[Stored data entries]

☆ ☆ ☆

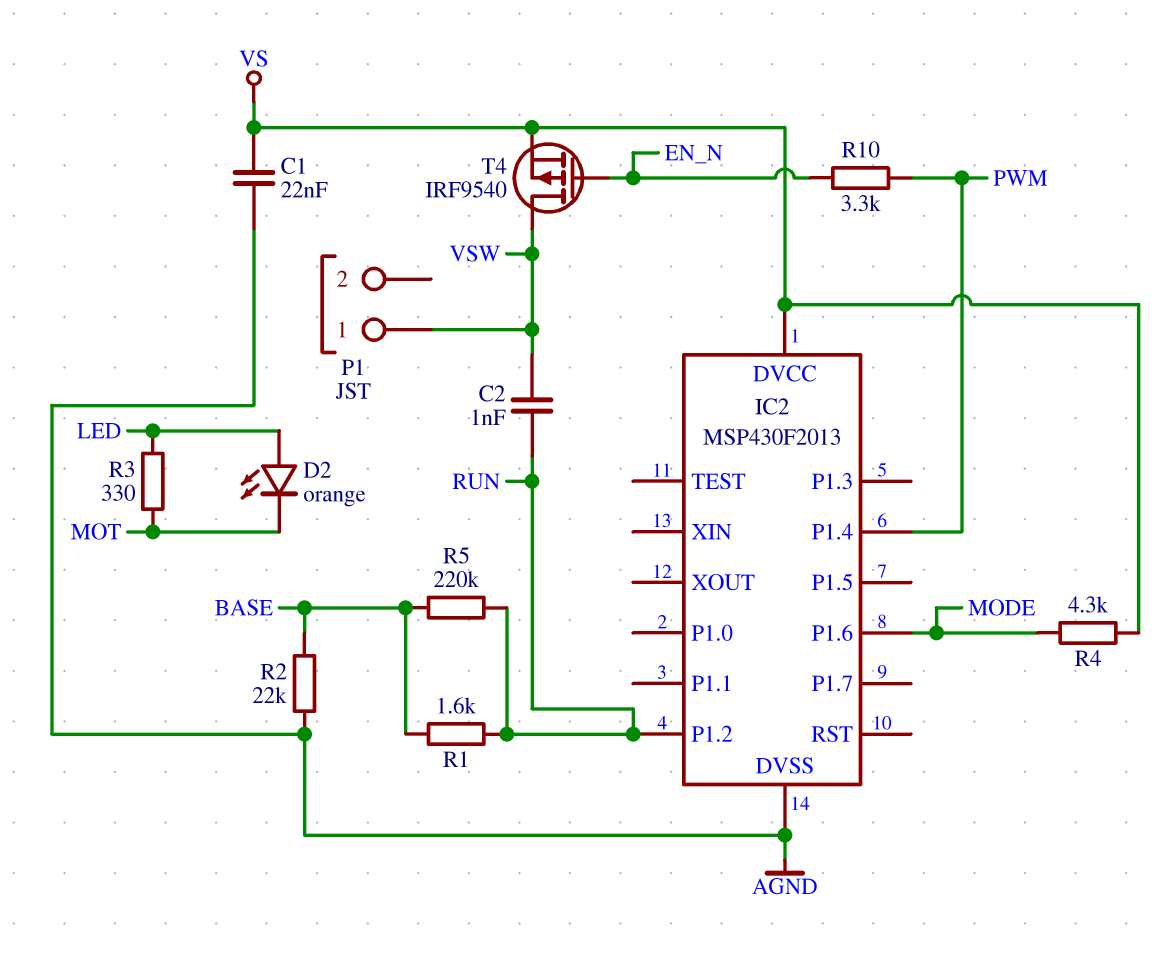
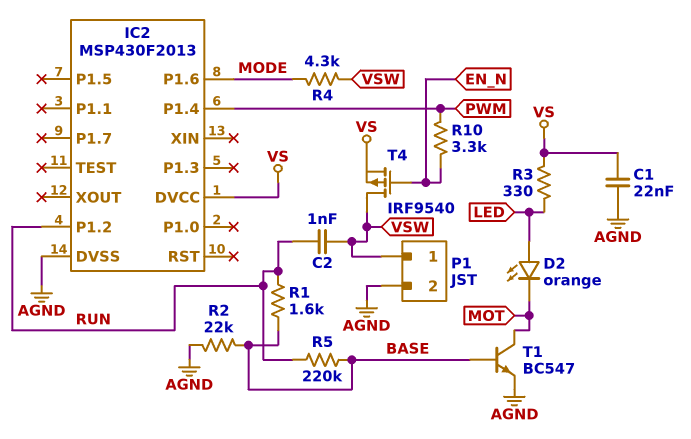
P1 pin 2: none -> AGND
R3: 330 (LED, MOT) -> 330 (LED, VS)
R4: 4.3k (MODE, VS) -> 4.3k (MODE, VSW)
T1: none -> NPN BC547 (B BASE, C MOT, E AGND)

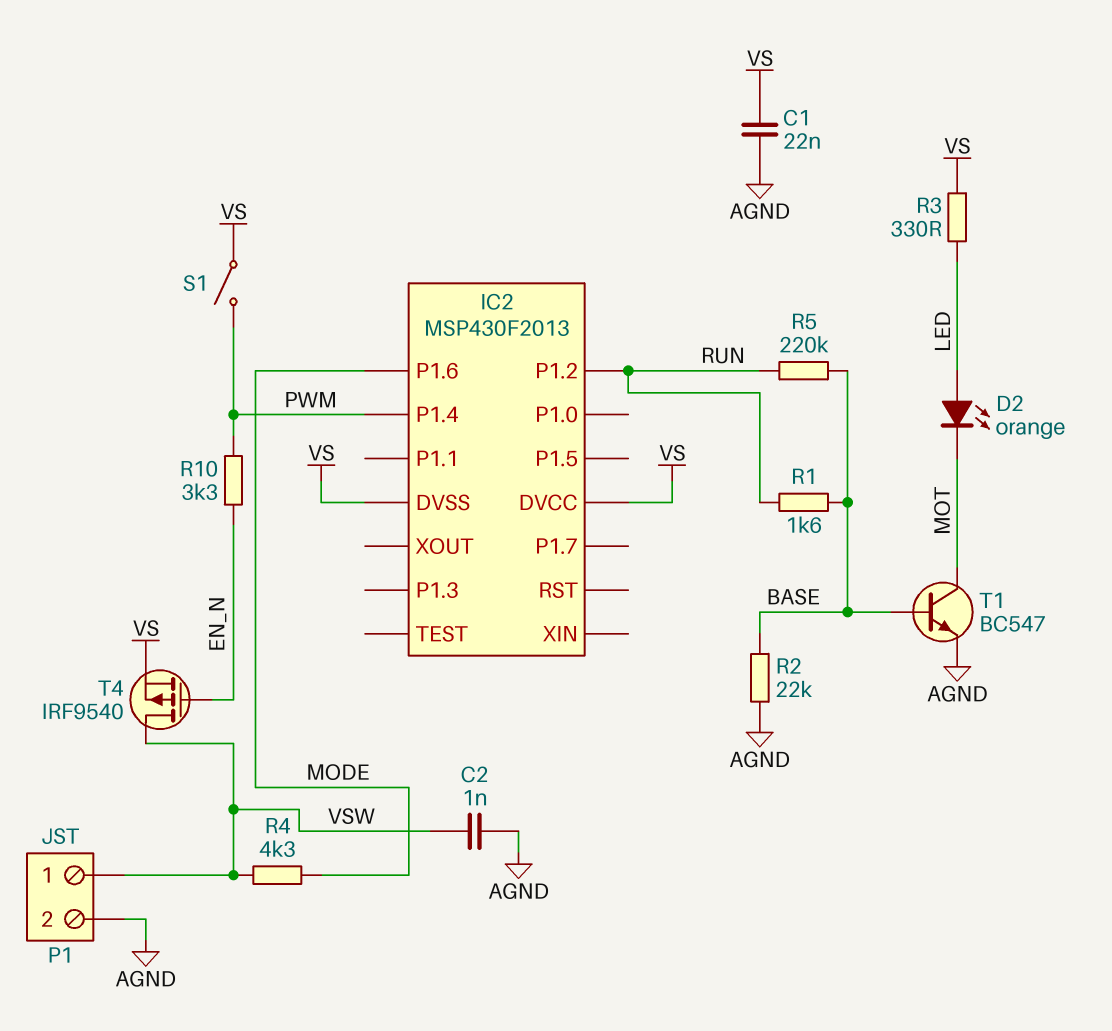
C2: 1nF (RUN, VSW) -> 1nF (AGND, VSW)
IC2 pin DVSS: AGND -> VS
S1: none -> switch (PWM, VS)

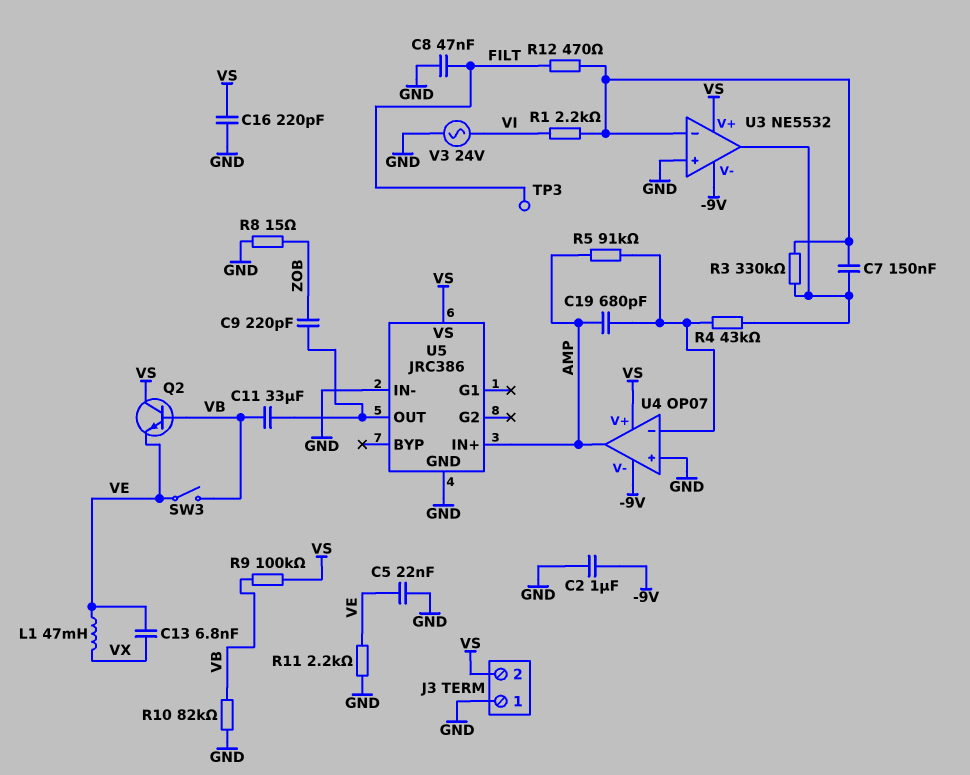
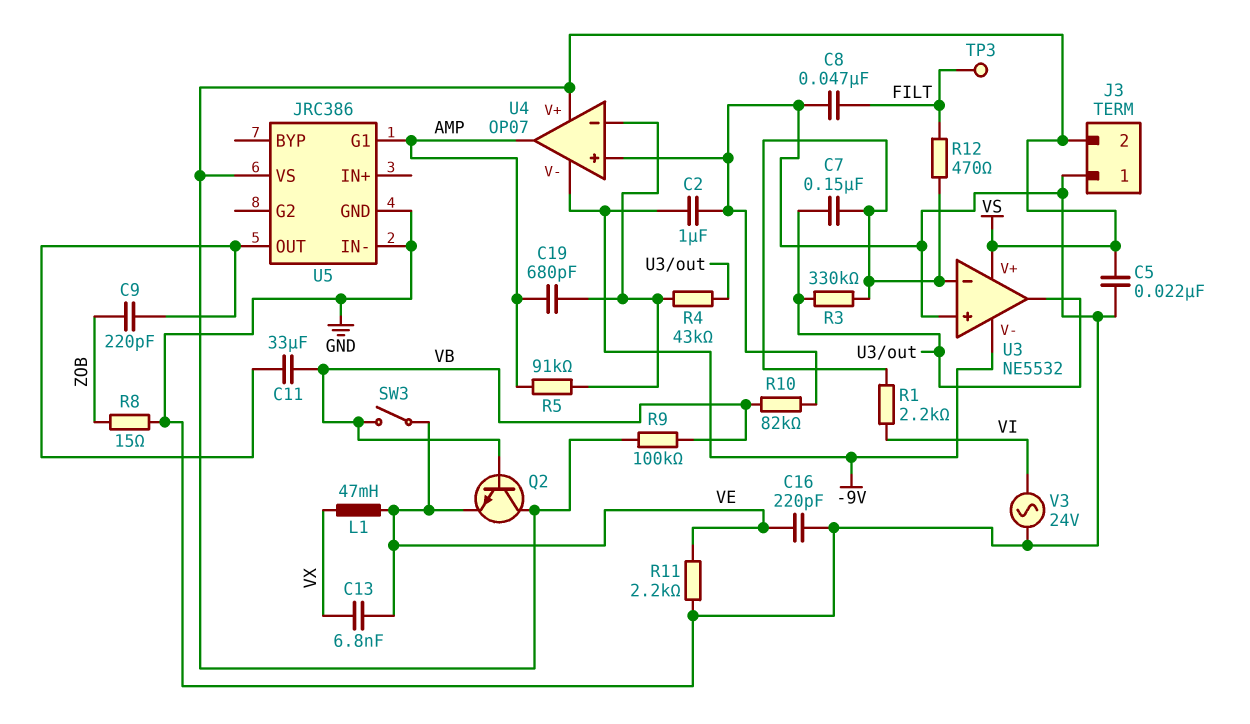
C5: 22nF (GND, VE) -> 22nF (GND, VS)
C16: 220pF (GND, VS) -> 220pF (GND, VE)
U5 pin G1: none -> AMP
U5 pin IN+: AMP -> none

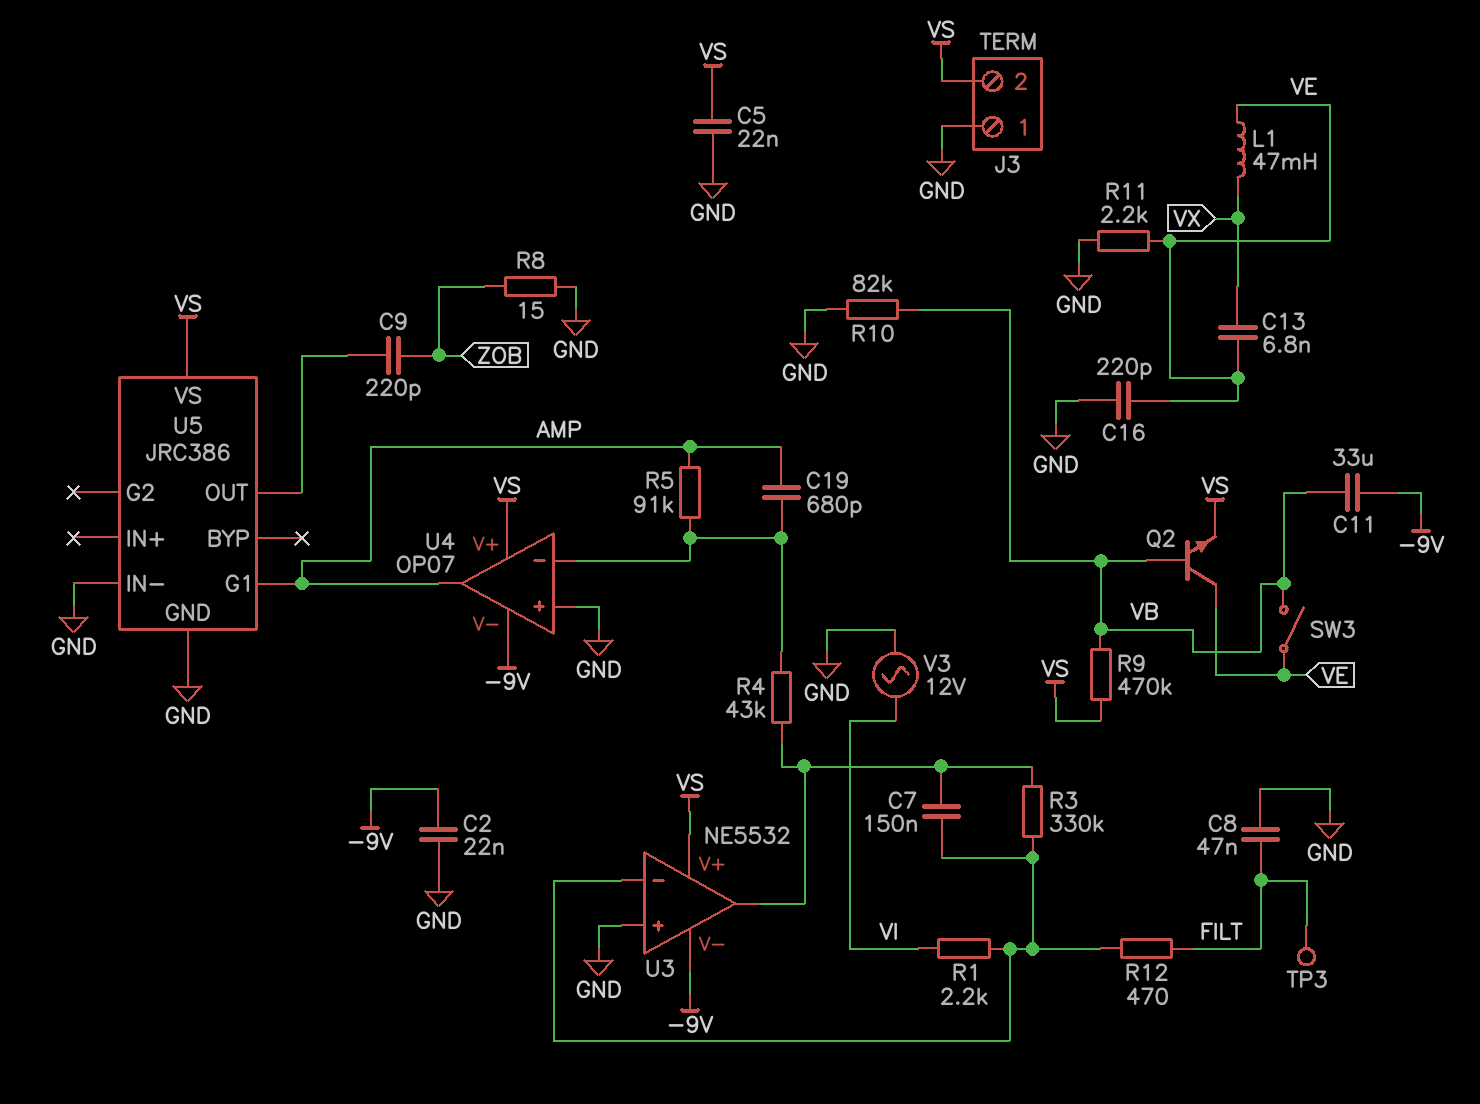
C2: 1uF (-9V, GND) -> 22nF (-9V, GND)
C11: 33uF (U5/OUT, VB) -> 33uF (-9V, VB)
Q2: NPN (B VB, C VS, E VE) -> NPN (B VB, C VE, E VS)
R9: 100k (VB, VS) -> 470k (VB, VS)
V3: AC 24V (GND, VI) -> AC 12V (GND, VI)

☆ ☆ ☆

- WORK ORDER
Could you find every line in the records above that contains the word "none" and copy it?

- EXPECTED ANSWER
P1 pin 2: none -> AGND
T1: none -> NPN BC547 (B BASE, C MOT, E AGND)
S1: none -> switch (PWM, VS)
U5 pin G1: none -> AMP
U5 pin IN+: AMP -> none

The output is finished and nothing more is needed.